Task: After locating the line containing "(541, 257) = (278, 122): blue house -> none", restate that line and each one after it exactly, through the last line of the material.

╔══

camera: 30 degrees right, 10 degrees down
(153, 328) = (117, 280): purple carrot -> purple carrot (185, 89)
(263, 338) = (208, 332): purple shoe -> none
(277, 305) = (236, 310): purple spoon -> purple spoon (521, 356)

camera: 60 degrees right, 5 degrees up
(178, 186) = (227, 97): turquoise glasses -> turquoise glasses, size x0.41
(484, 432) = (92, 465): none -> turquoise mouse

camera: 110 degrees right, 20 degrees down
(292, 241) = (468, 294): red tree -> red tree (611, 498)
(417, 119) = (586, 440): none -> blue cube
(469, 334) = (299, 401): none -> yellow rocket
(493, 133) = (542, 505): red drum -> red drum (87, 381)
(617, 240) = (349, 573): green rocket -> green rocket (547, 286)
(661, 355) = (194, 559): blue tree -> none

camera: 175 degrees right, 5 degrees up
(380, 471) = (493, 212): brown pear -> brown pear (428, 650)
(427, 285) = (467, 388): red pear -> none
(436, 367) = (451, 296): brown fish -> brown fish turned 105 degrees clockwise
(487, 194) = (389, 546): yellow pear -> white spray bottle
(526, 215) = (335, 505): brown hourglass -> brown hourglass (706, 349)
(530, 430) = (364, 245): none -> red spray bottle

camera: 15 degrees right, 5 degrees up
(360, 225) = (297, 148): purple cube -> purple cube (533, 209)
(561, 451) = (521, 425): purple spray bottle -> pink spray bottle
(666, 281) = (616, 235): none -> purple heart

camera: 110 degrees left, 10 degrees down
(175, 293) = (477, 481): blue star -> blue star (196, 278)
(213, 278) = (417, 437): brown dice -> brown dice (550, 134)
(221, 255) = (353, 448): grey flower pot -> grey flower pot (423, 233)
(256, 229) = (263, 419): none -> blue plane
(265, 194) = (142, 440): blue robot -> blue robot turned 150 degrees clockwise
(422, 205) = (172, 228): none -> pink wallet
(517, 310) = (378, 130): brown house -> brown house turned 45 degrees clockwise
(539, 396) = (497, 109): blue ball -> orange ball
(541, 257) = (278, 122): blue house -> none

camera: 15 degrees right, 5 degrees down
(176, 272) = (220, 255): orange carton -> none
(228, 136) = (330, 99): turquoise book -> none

╚══

Result:
(541, 257) = (278, 122): blue house -> none

camera: 15 degrees right, 5 degrees down
(176, 272) = (220, 255): orange carton -> none
(228, 136) = (330, 99): turquoise book -> none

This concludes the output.